Exercise instructions:
I need the lines below from the one with "yellow screwdriver: 6 -> 8" down to the one with "blue pan: 1 -> 2" reproduced exactly, both ends included, and nothing else.

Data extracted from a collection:
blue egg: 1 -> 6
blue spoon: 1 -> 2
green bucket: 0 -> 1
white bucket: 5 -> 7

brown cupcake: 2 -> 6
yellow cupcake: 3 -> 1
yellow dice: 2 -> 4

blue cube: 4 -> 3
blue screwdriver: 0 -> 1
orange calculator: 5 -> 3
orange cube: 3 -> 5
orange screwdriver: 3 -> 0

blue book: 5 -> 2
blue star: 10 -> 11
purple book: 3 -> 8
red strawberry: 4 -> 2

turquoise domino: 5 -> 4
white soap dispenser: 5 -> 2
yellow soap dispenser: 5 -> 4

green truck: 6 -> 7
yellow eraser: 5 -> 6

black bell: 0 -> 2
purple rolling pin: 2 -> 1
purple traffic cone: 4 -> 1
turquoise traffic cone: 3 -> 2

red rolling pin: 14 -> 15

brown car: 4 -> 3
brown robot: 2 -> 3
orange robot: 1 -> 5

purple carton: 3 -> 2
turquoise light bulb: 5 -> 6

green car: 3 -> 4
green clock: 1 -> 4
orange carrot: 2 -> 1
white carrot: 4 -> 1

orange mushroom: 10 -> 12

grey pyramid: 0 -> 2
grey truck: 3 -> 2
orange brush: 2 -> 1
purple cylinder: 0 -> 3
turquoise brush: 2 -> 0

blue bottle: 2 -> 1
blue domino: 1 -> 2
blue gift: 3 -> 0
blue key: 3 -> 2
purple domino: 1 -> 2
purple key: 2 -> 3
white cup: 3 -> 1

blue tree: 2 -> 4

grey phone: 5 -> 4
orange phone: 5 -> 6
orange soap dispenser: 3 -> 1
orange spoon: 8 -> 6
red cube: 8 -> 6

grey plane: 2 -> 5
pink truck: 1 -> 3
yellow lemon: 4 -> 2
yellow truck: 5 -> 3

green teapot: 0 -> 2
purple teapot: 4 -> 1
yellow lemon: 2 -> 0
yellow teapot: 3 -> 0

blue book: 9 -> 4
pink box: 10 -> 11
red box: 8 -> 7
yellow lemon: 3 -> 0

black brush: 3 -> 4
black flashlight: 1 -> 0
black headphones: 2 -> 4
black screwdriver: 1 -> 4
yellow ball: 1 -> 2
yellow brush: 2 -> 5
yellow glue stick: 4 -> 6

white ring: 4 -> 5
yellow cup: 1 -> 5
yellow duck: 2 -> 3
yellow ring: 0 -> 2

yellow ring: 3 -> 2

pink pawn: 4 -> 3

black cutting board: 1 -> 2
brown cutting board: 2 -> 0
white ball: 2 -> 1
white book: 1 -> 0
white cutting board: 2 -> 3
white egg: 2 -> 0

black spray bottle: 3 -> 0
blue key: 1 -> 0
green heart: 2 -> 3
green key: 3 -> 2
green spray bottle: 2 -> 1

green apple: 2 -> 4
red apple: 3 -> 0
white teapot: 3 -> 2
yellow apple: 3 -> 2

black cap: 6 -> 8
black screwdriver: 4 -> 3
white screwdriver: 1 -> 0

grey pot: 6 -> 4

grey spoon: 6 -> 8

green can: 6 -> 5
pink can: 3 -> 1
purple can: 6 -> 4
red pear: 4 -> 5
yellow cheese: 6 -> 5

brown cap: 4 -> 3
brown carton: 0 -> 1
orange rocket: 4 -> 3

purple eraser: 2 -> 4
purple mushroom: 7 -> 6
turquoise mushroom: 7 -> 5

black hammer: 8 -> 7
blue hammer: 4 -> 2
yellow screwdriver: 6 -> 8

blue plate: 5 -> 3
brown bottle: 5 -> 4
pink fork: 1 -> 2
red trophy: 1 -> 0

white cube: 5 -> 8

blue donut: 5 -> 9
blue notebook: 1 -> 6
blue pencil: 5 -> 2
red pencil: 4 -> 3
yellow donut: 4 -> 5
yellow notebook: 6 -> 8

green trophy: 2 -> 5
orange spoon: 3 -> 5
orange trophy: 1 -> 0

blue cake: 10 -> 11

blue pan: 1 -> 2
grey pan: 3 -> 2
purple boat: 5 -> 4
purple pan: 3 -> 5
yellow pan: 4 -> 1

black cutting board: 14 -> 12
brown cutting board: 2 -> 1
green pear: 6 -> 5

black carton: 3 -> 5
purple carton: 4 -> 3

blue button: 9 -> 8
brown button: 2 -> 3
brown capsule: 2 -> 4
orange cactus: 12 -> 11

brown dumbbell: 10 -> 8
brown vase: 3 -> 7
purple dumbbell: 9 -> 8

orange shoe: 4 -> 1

The answer:
yellow screwdriver: 6 -> 8

blue plate: 5 -> 3
brown bottle: 5 -> 4
pink fork: 1 -> 2
red trophy: 1 -> 0

white cube: 5 -> 8

blue donut: 5 -> 9
blue notebook: 1 -> 6
blue pencil: 5 -> 2
red pencil: 4 -> 3
yellow donut: 4 -> 5
yellow notebook: 6 -> 8

green trophy: 2 -> 5
orange spoon: 3 -> 5
orange trophy: 1 -> 0

blue cake: 10 -> 11

blue pan: 1 -> 2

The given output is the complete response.